— BEGIN GIVEN DATA —

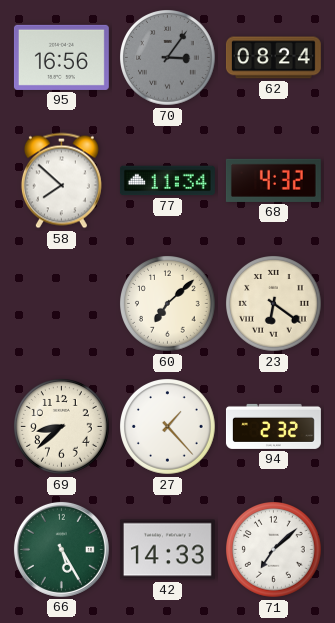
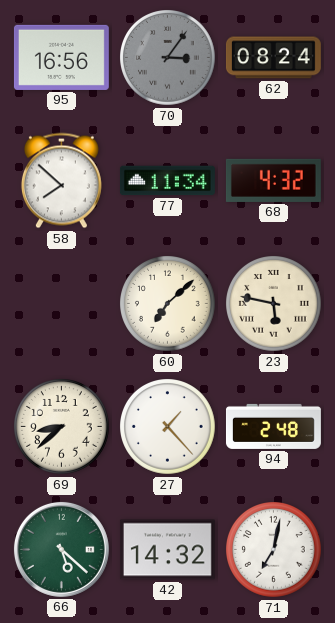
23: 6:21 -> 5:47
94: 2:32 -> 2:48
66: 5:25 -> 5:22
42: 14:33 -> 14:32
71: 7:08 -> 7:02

— END GIVEN DATA —
— BEGIN GIVEN DATA —

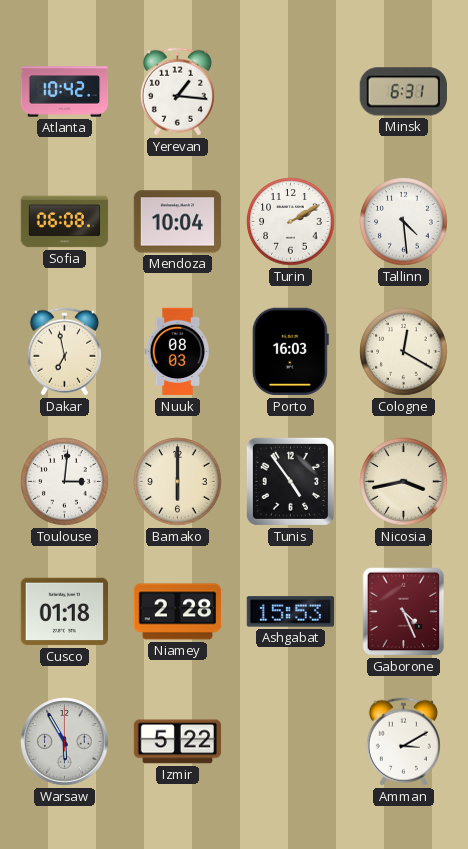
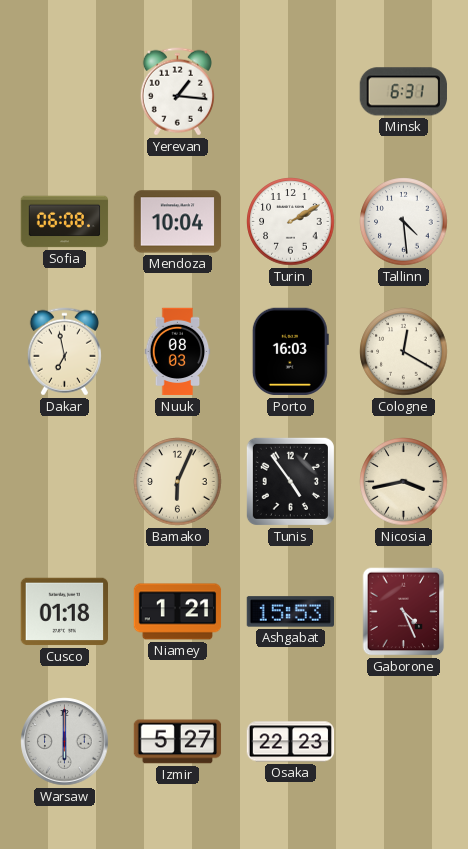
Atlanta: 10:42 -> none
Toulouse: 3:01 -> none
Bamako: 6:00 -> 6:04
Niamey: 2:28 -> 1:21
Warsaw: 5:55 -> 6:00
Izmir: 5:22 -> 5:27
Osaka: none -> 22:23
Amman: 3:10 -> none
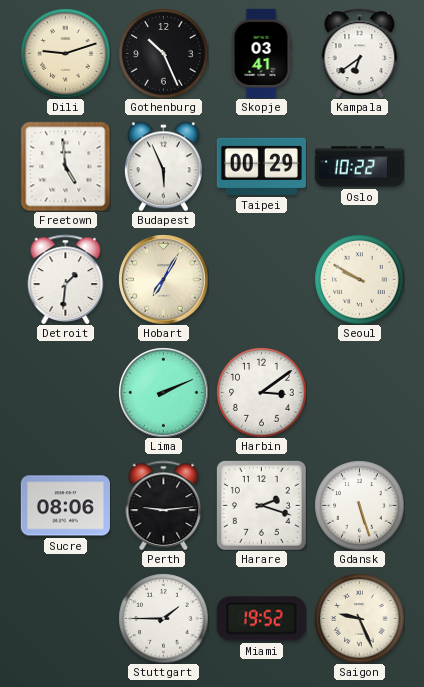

— END GIVEN DATA —

# PROBLEM STATEMENT
Update the lines between the one holding "Atlanta: 10:42 -> none" and the one holding "Amman: 3:10 -> none", inclusive, replacing "none" with "blank" throughout and leaving the rest unchanged.

# RESPONSE TO THIS EXERCISE
Atlanta: 10:42 -> blank
Toulouse: 3:01 -> blank
Bamako: 6:00 -> 6:04
Niamey: 2:28 -> 1:21
Warsaw: 5:55 -> 6:00
Izmir: 5:22 -> 5:27
Osaka: blank -> 22:23
Amman: 3:10 -> blank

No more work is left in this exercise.